START GIVEN RECORDS

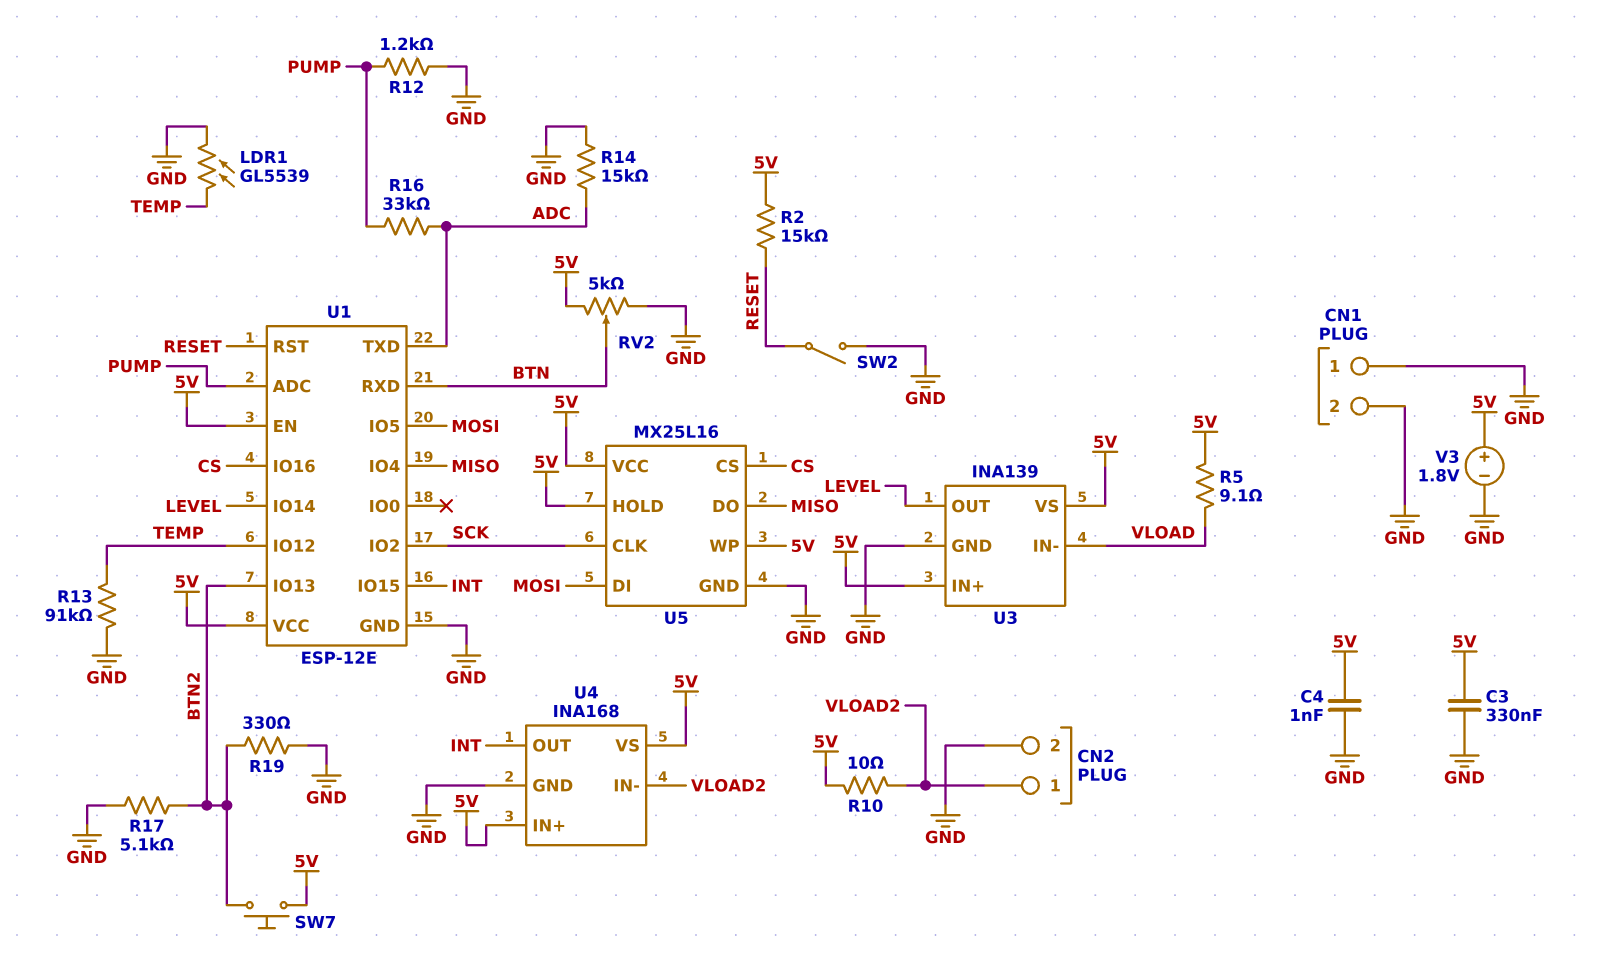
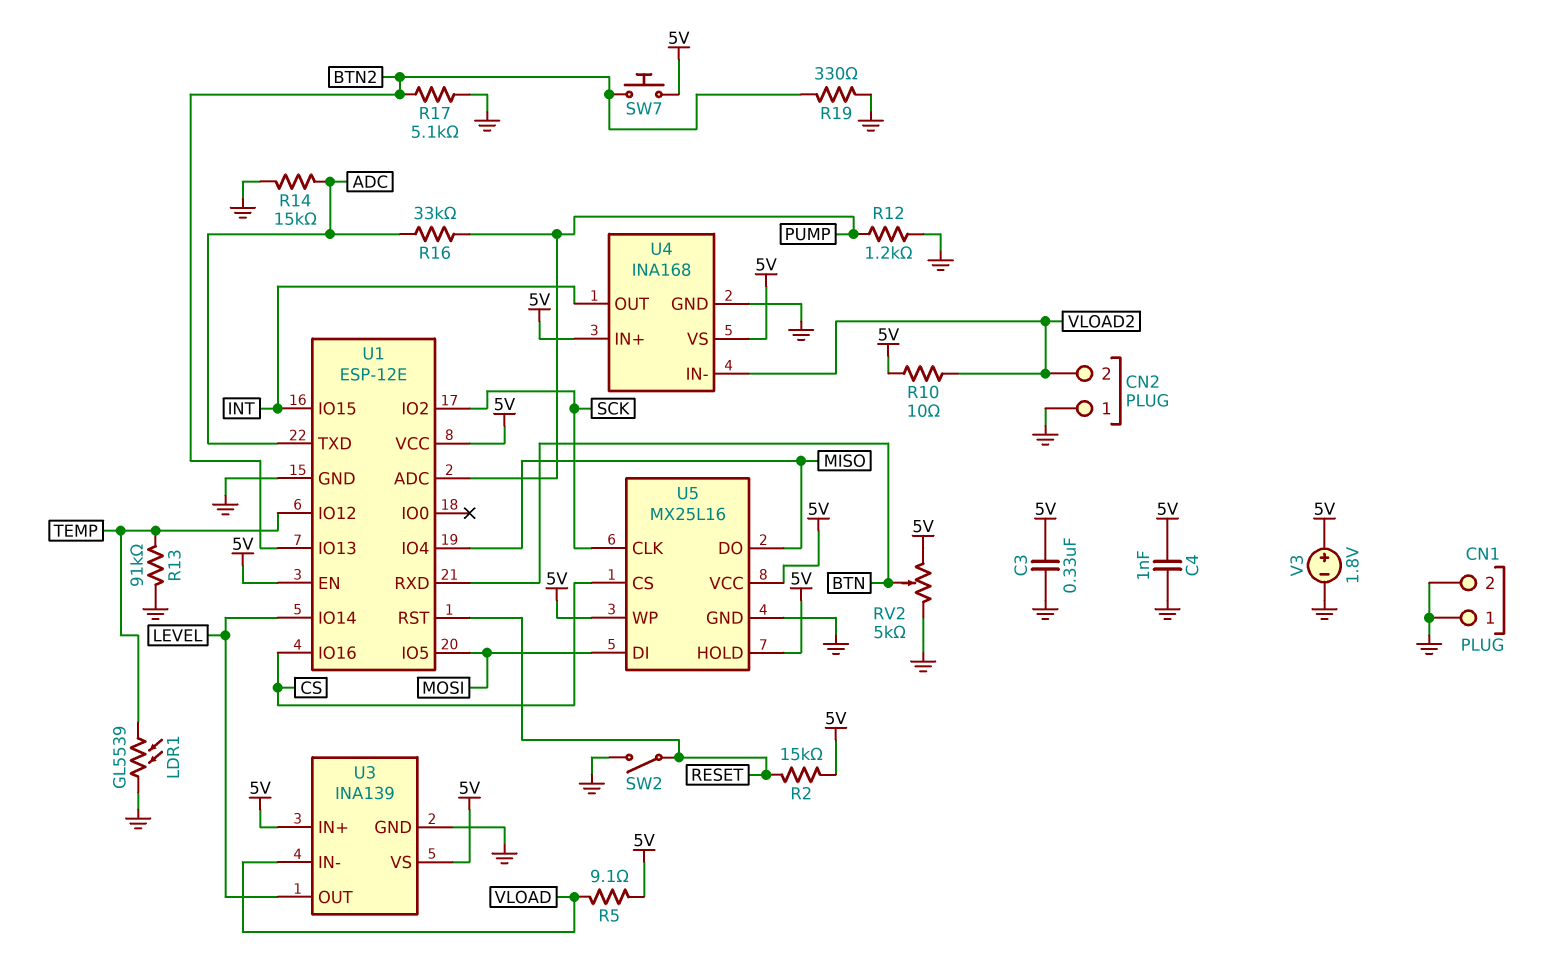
CN2 pin 1: VLOAD2 -> GND
CN2 pin 2: GND -> VLOAD2

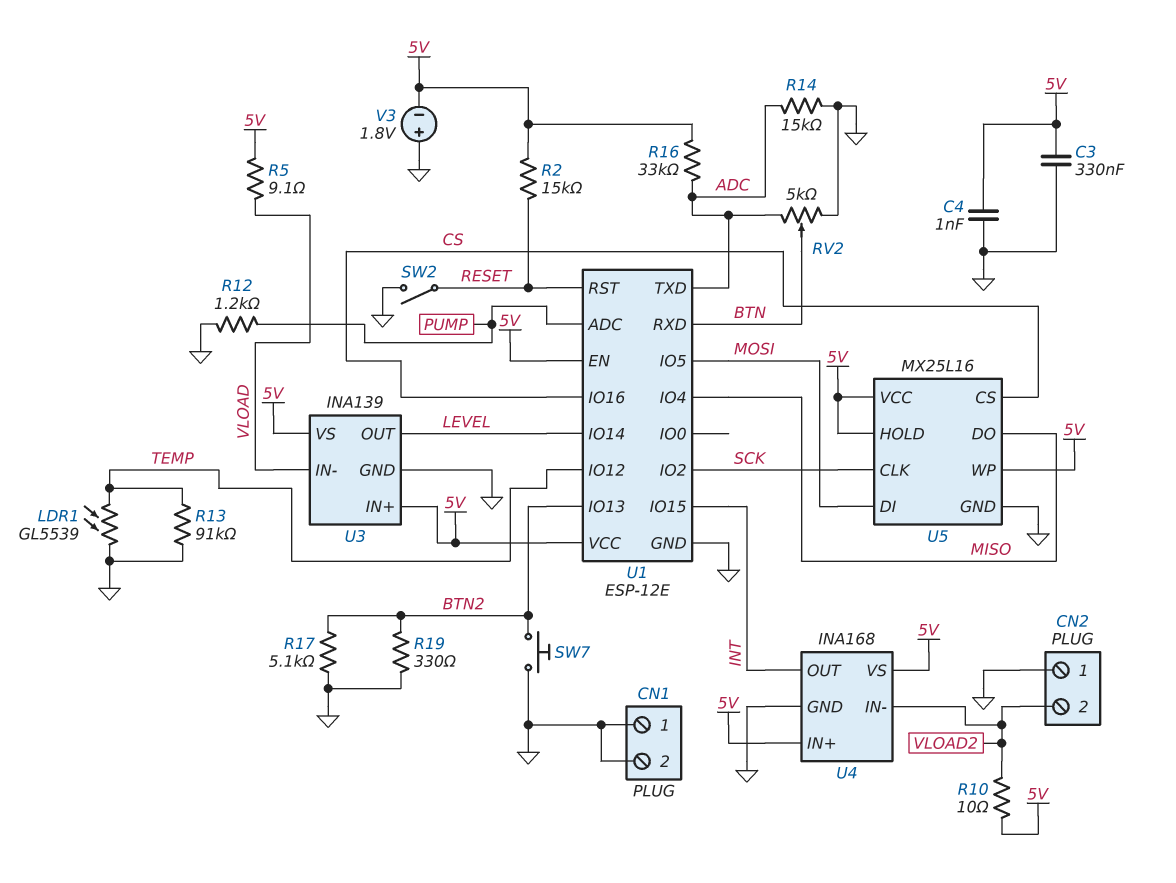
R16: 33k (ADC, PUMP) -> 33k (5V, ADC)
RV2: 5k (5V, GND, wiper BTN) -> 5k (ADC, GND, wiper BTN)
SW7: button (5V, BTN2) -> button (BTN2, GND)
V3: 1.8V (plus 5V, minus GND) -> 1.8V (plus GND, minus 5V)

END GIVEN RECORDS

TASK INSTRUCTIONS –
Apart from the pictures, the entries above are to be repeated in full and exactly.

ANSWER TO THE EXERCISE –
CN2 pin 1: VLOAD2 -> GND
CN2 pin 2: GND -> VLOAD2

R16: 33k (ADC, PUMP) -> 33k (5V, ADC)
RV2: 5k (5V, GND, wiper BTN) -> 5k (ADC, GND, wiper BTN)
SW7: button (5V, BTN2) -> button (BTN2, GND)
V3: 1.8V (plus 5V, minus GND) -> 1.8V (plus GND, minus 5V)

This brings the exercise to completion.